* **Exercise instructions**:
For the material below, state how many lines have the word "from" in them, with no other words.

* **Supplied material**:
"""
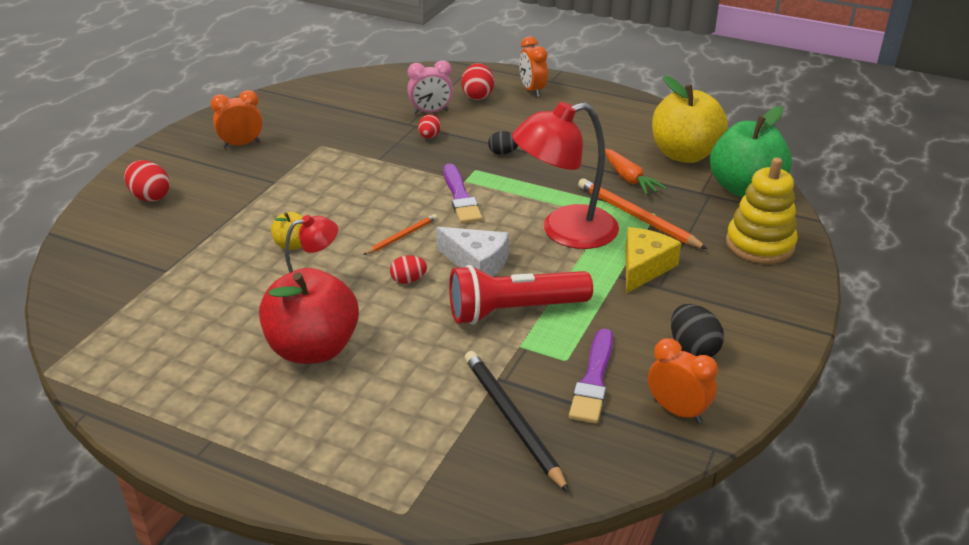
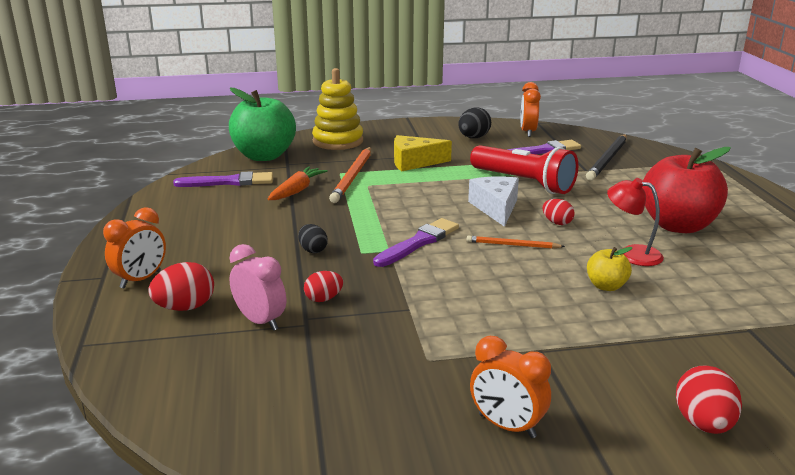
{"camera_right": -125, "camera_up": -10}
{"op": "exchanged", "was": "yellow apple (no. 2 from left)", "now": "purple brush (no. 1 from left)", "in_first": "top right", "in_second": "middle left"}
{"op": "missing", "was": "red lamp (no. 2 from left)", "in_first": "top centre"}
"""
"""
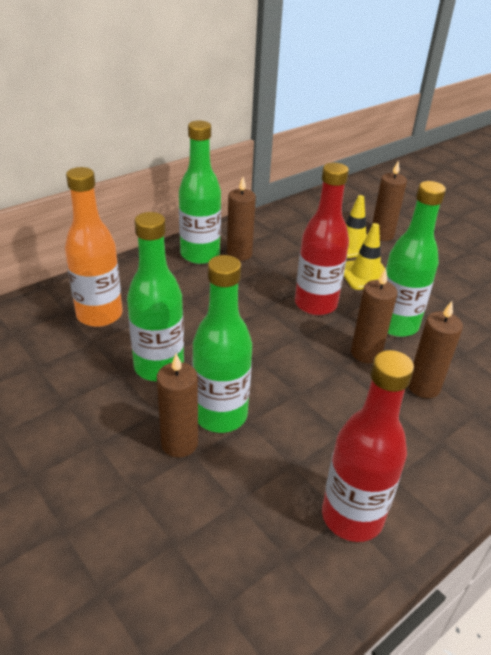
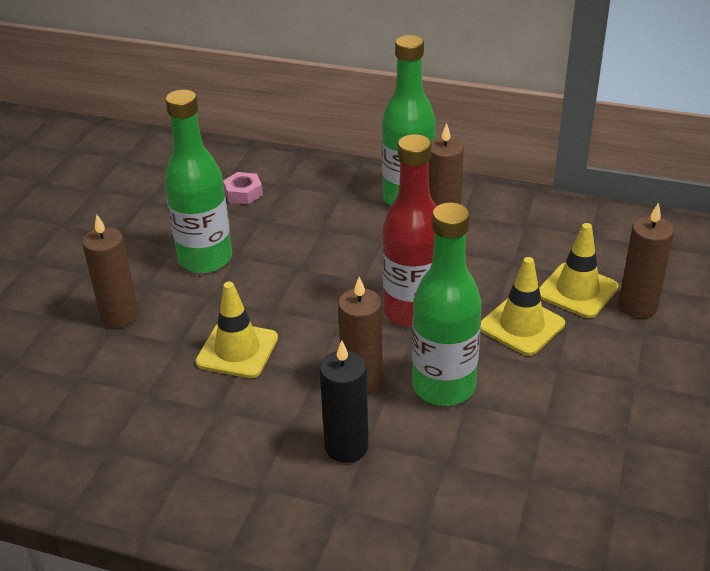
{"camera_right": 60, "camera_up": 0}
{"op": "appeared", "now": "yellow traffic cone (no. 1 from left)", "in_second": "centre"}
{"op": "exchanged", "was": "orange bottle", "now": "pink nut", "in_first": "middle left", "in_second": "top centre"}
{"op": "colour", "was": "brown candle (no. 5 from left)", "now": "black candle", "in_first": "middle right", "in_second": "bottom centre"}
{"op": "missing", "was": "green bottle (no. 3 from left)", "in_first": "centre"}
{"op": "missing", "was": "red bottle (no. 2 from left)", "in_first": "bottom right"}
"""
* **Output of the task**:
6